[[ Source material open ]]

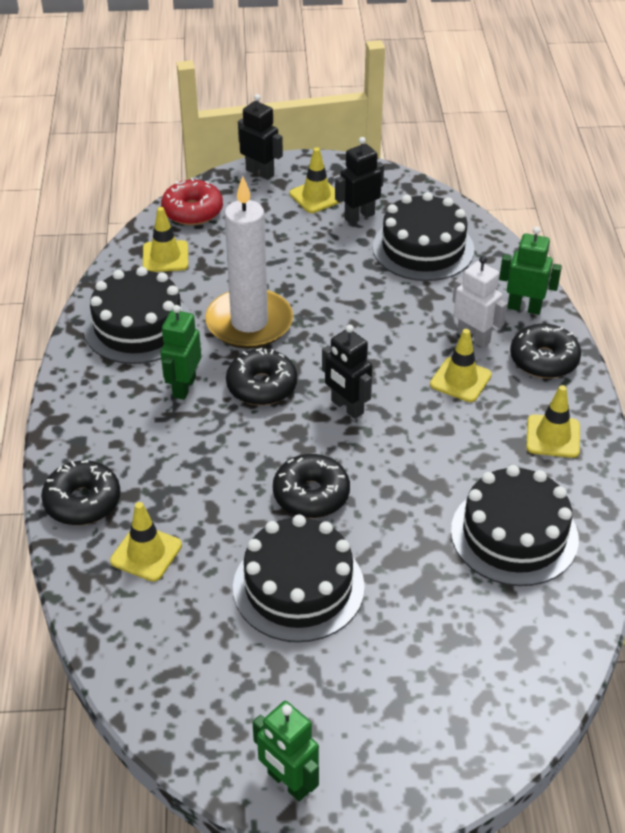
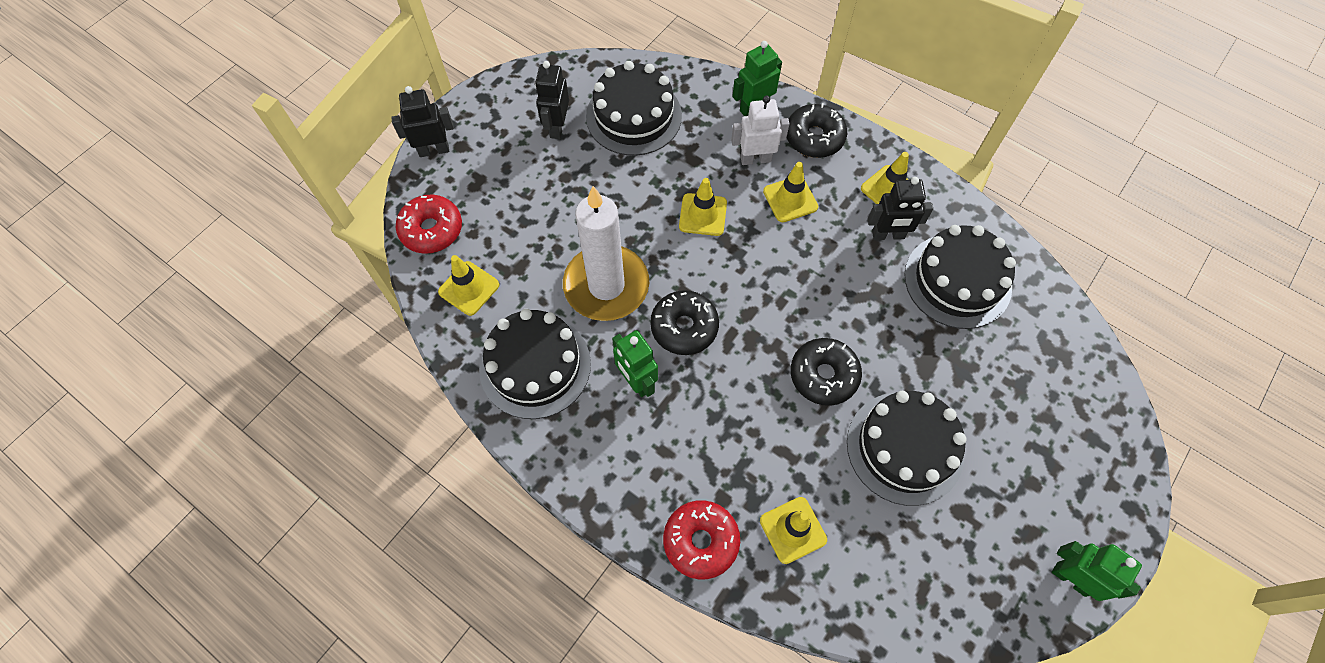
camera: 50 degrees left, 20 degrees up
(82, 501) = (701, 541): black donut -> red donut
(288, 782) = (1071, 578): green robot -> green robot turned 135 degrees counterclockwise
(316, 196) = (504, 136): yellow traffic cone -> yellow traffic cone (703, 215)
(347, 407) = (755, 288): black robot -> black robot (888, 235)

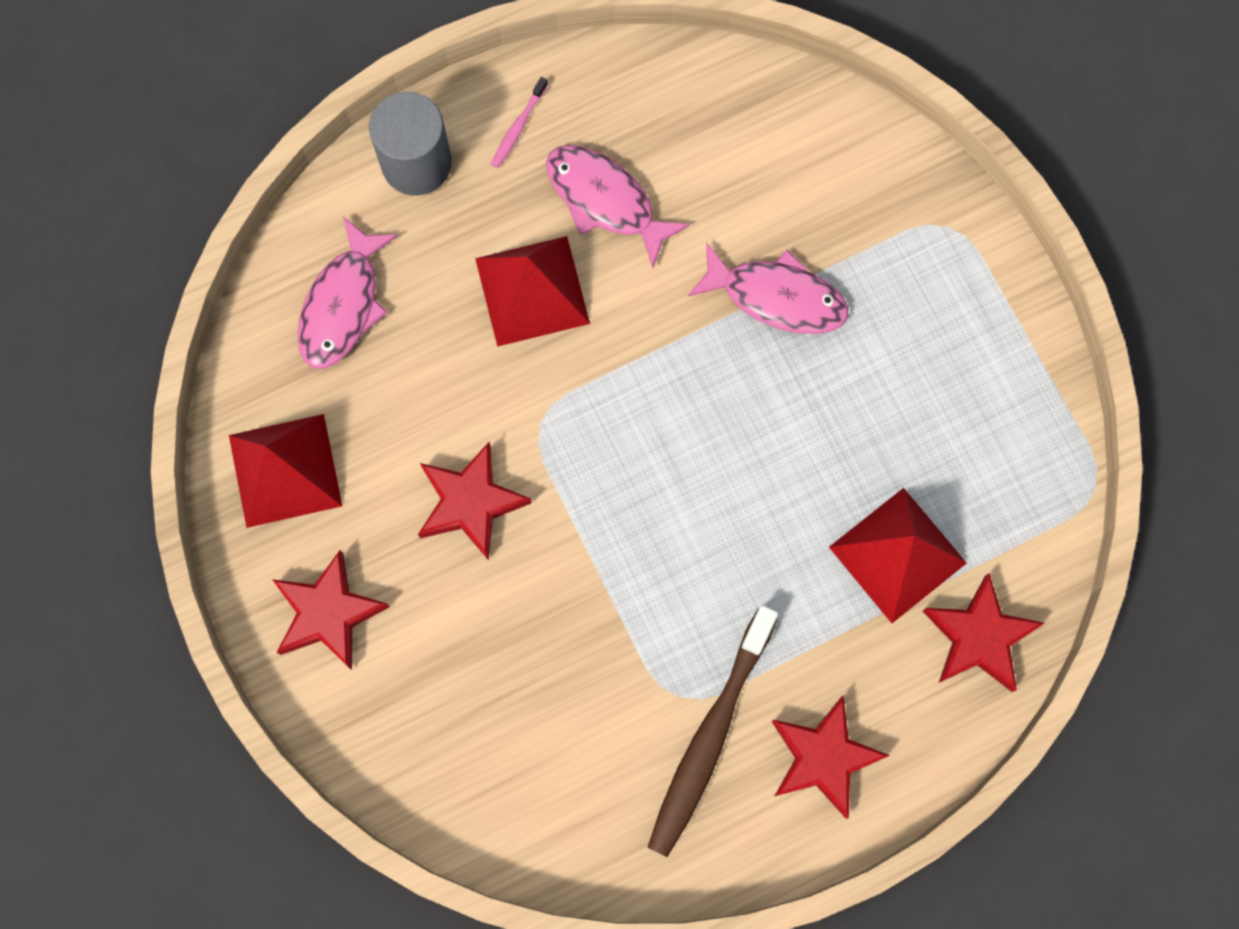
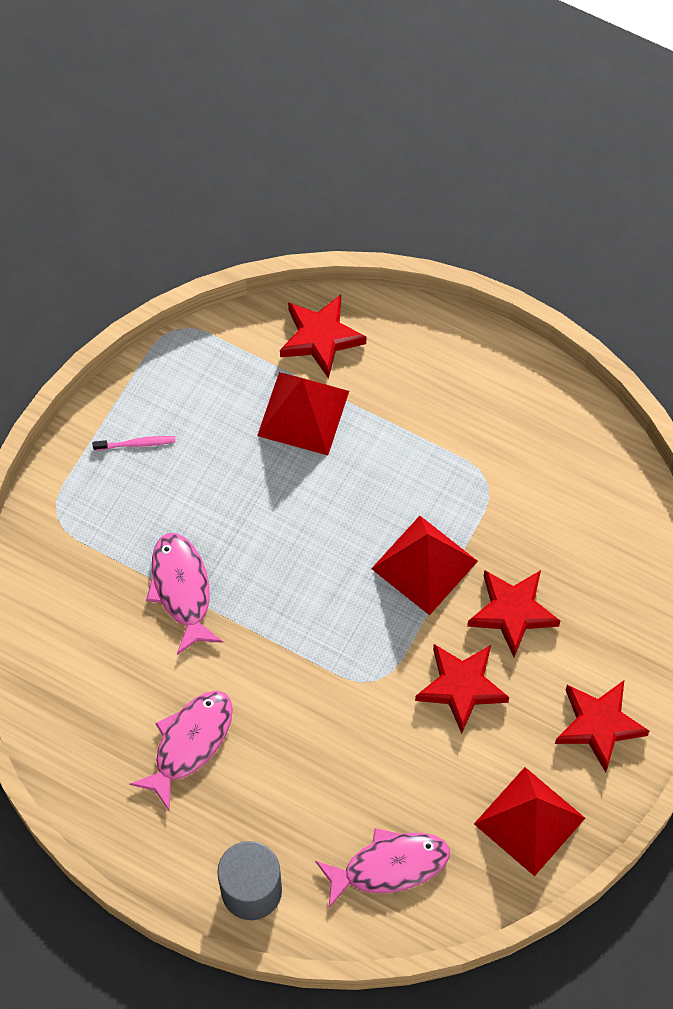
camera: 125 degrees left, 10 degrees down
(518, 127) = (176, 839): pink toothbrush -> pink toothbrush (136, 444)
(532, 291) = (289, 747): red pyramid -> red pyramid (424, 564)
(605, 200) = (189, 743): pink fish -> pink fish turned 150 degrees counterclockwise
(709, 737) = (498, 449): brown toothbrush -> none
(823, 758) = (460, 379): red star -> red star (512, 612)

[[ Source material closed ]]

What is being asked =>
Copy exactly what appears in the entries, beginning with the first line and ending with the line that has "camera: 125 degrees left, 10 degrees down", but not the pictures.

Output =>
camera: 50 degrees left, 20 degrees up
(82, 501) = (701, 541): black donut -> red donut
(288, 782) = (1071, 578): green robot -> green robot turned 135 degrees counterclockwise
(316, 196) = (504, 136): yellow traffic cone -> yellow traffic cone (703, 215)
(347, 407) = (755, 288): black robot -> black robot (888, 235)

camera: 125 degrees left, 10 degrees down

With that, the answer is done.